• TASK STATEMENT: The exercise calls for exact output of the lines between the one that contains "purple tree: 6 -> 7" and the end of the data, with both ends kept and pictures left out.

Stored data
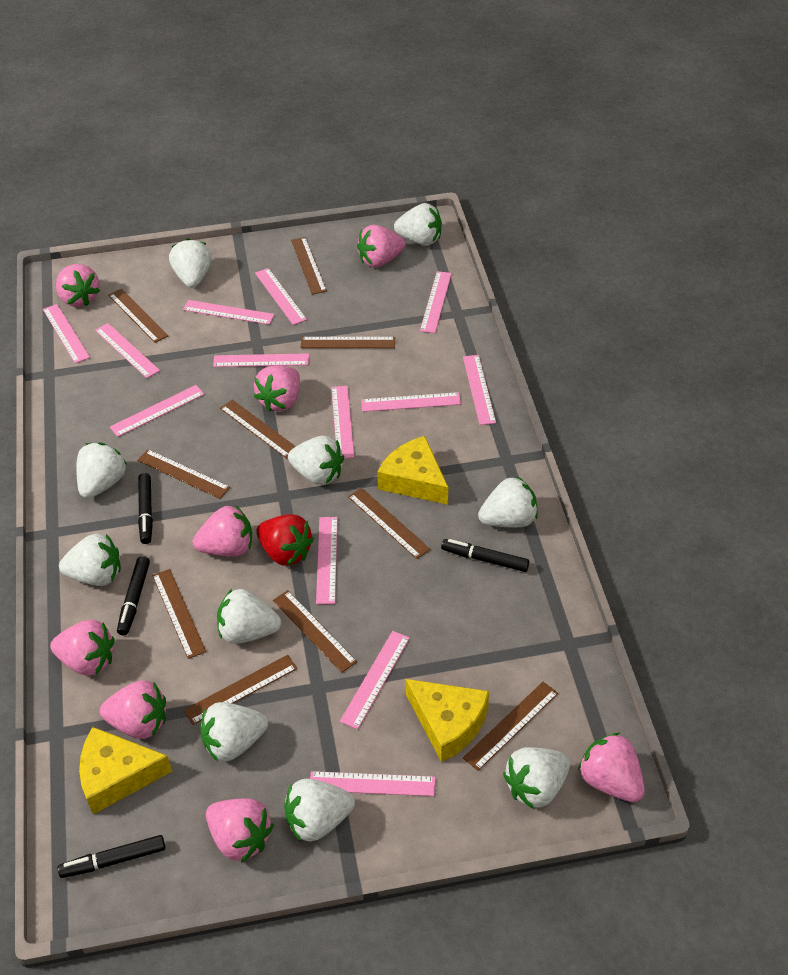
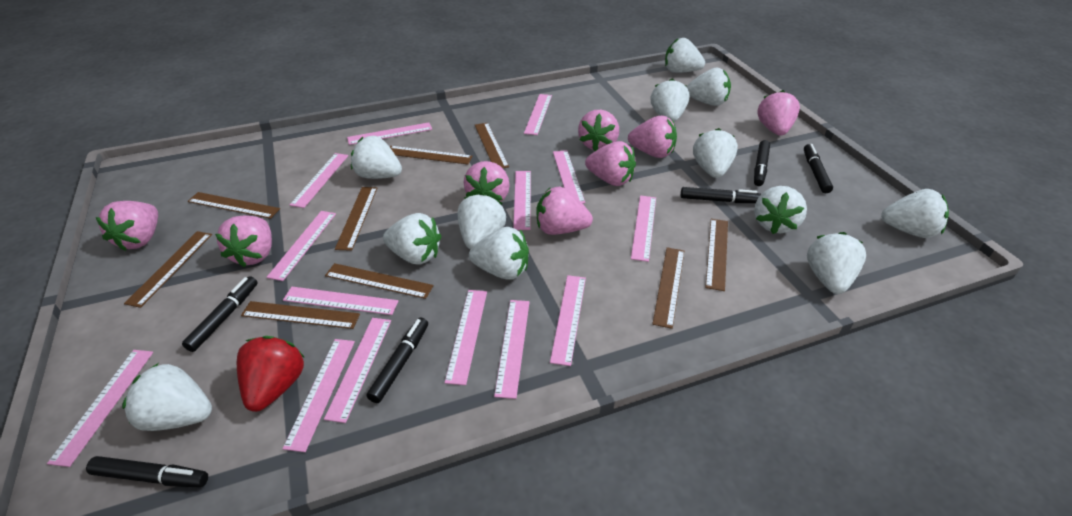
black marker: 4 -> 6
brown ruler: 10 -> 9
pink ruler: 13 -> 14
white strawberry: 10 -> 12
yellow cheese: 3 -> 0

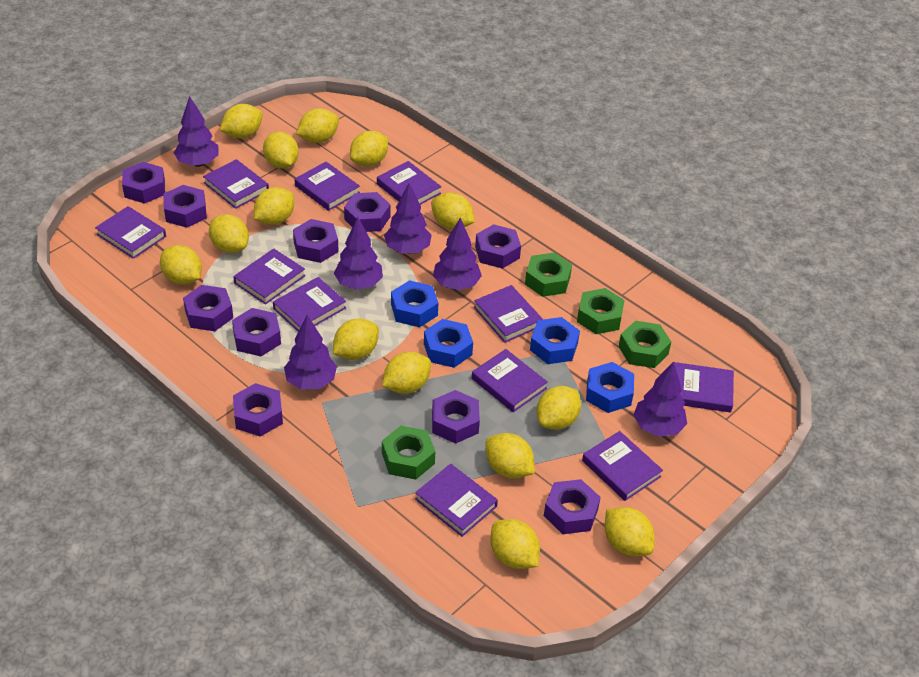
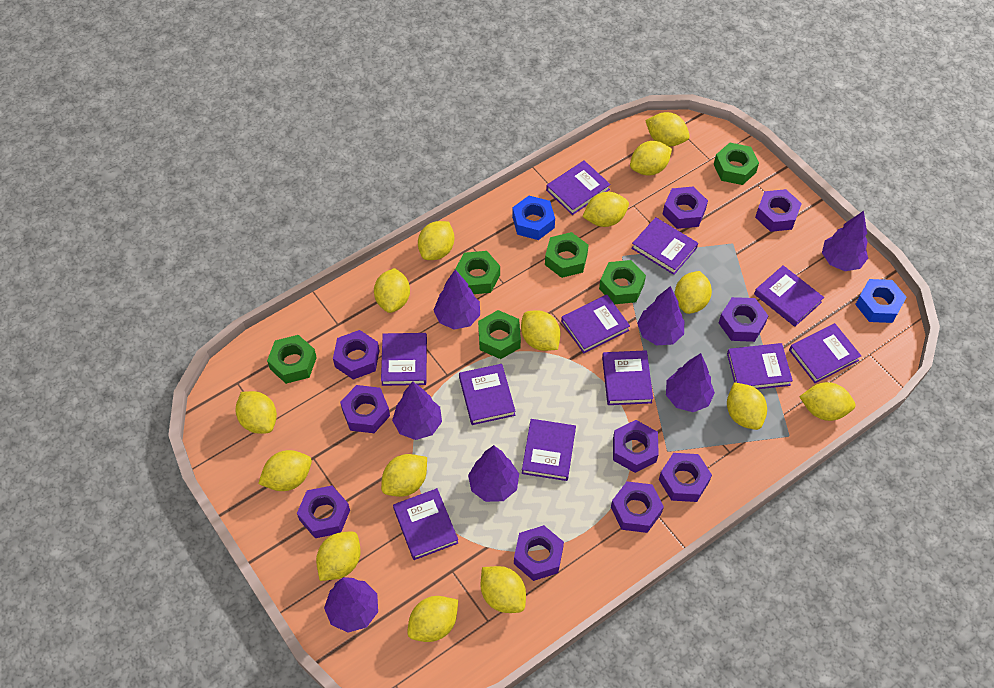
blue nut: 4 -> 2
green nut: 4 -> 6
purple tree: 6 -> 7
yellow lemon: 14 -> 15

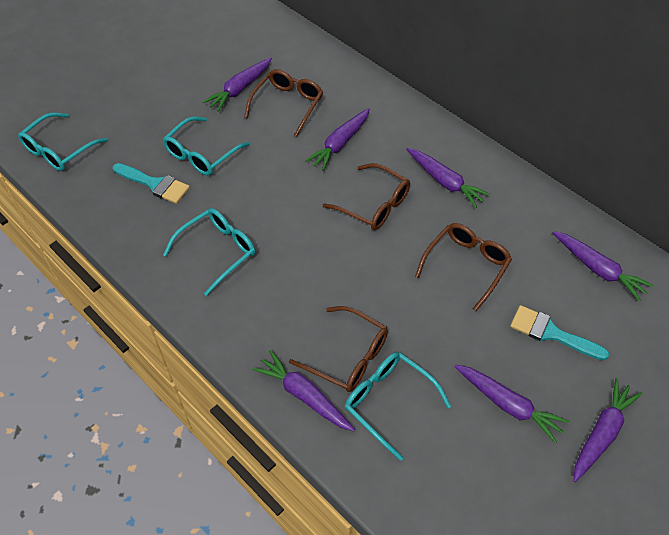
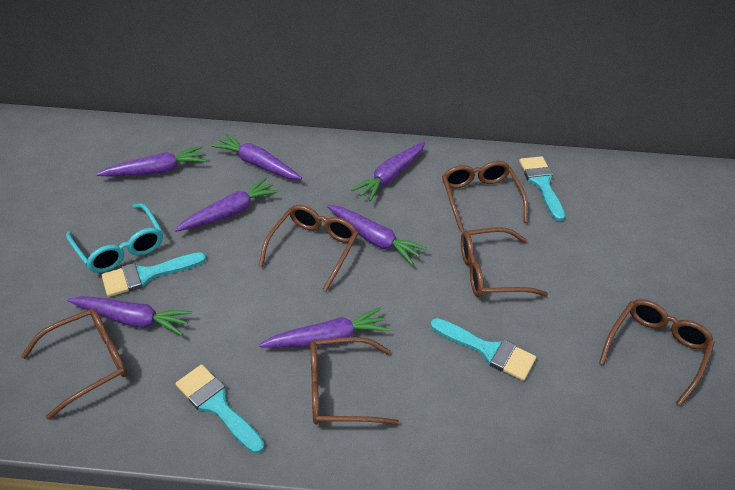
brown glasses: 4 -> 6
turquoise brush: 2 -> 4
turquoise glasses: 4 -> 1

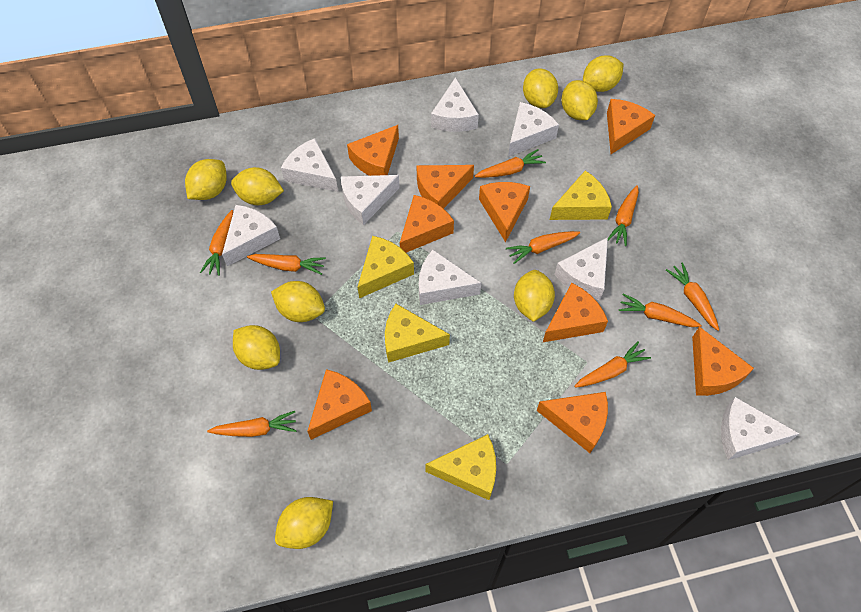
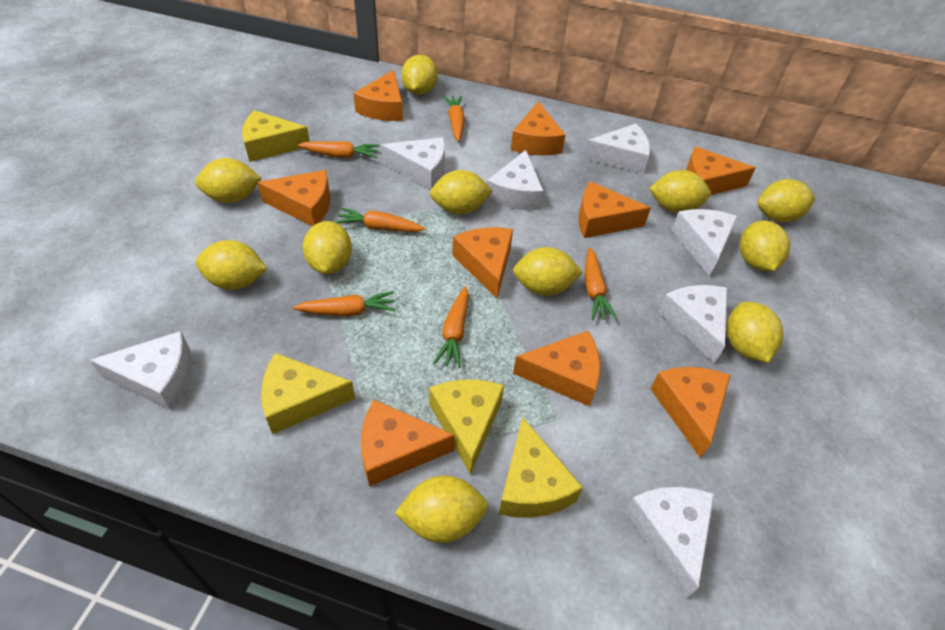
orange carrot: 9 -> 6
white cheese: 8 -> 7
yellow lemon: 9 -> 11

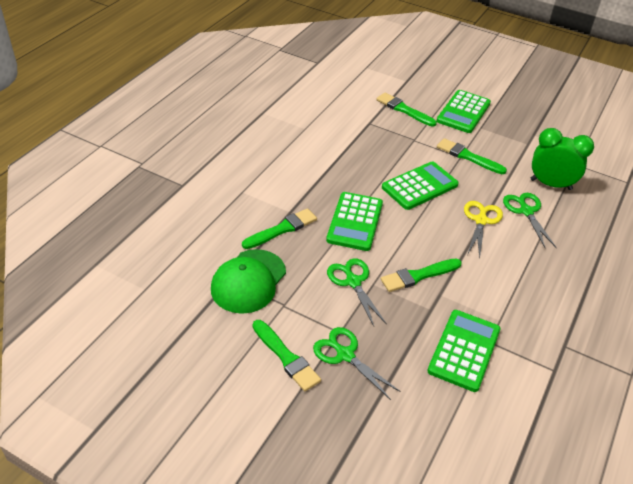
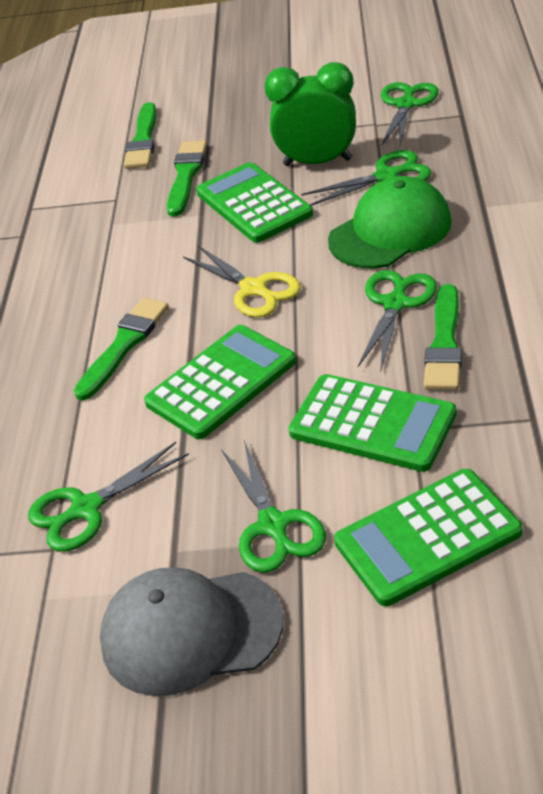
green brush: 5 -> 4
green scissors: 3 -> 5
grey cap: 0 -> 1

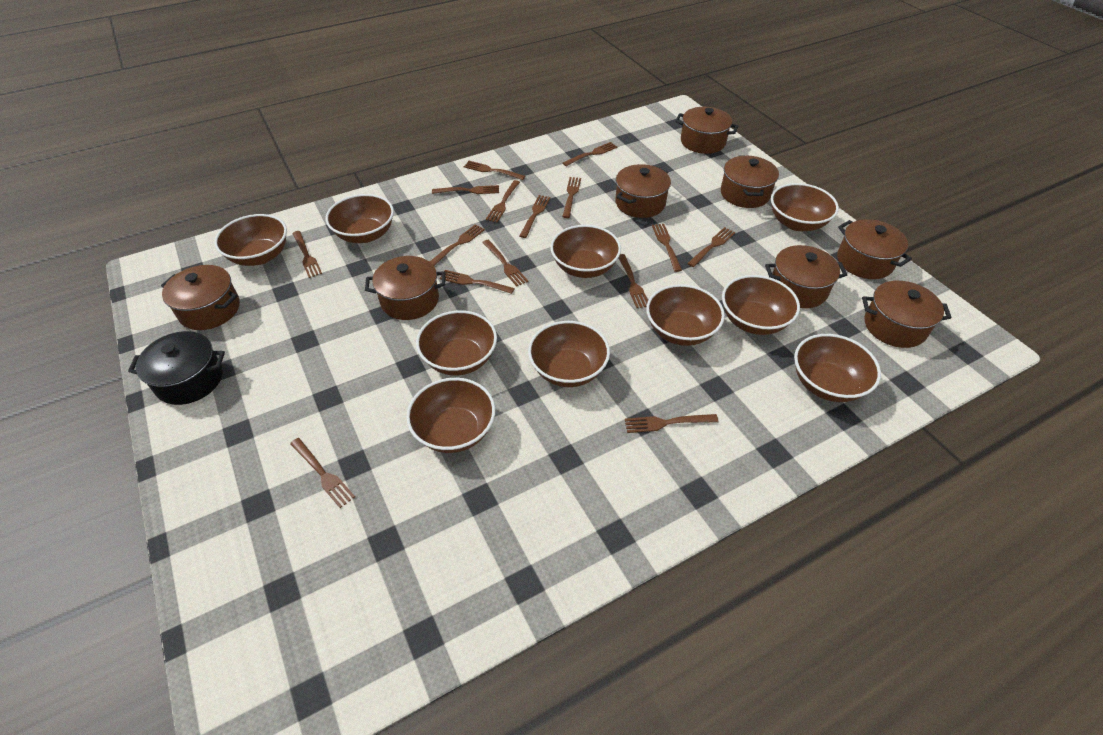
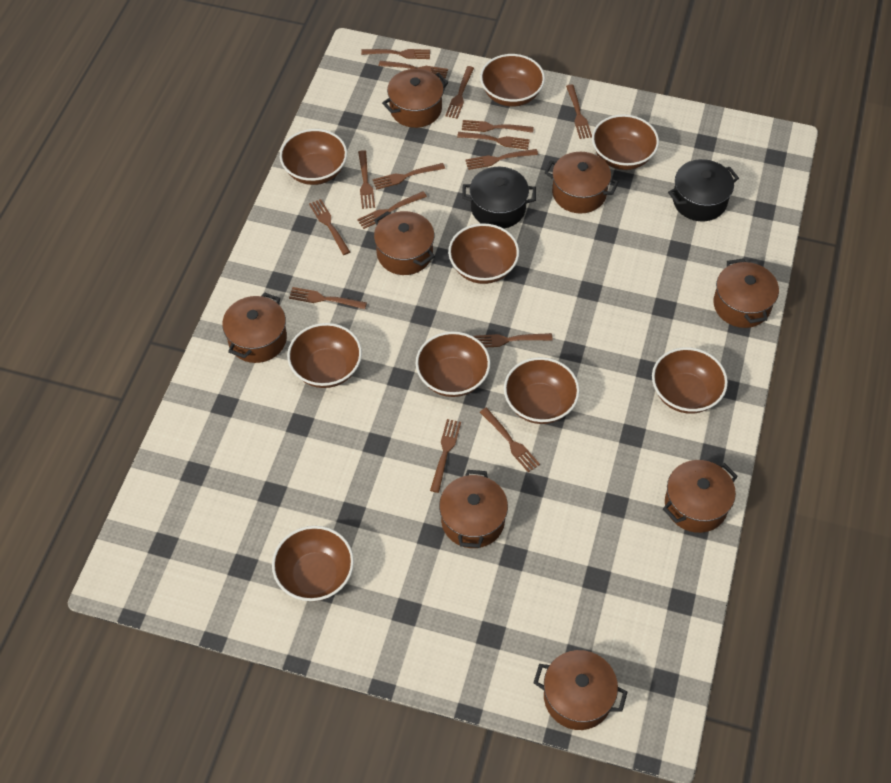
black pot: 1 -> 2
brown bowl: 10 -> 9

• RESPONSE FOR THIS EXERCISE:
purple tree: 6 -> 7
yellow lemon: 14 -> 15

brown glasses: 4 -> 6
turquoise brush: 2 -> 4
turquoise glasses: 4 -> 1

orange carrot: 9 -> 6
white cheese: 8 -> 7
yellow lemon: 9 -> 11

green brush: 5 -> 4
green scissors: 3 -> 5
grey cap: 0 -> 1

black pot: 1 -> 2
brown bowl: 10 -> 9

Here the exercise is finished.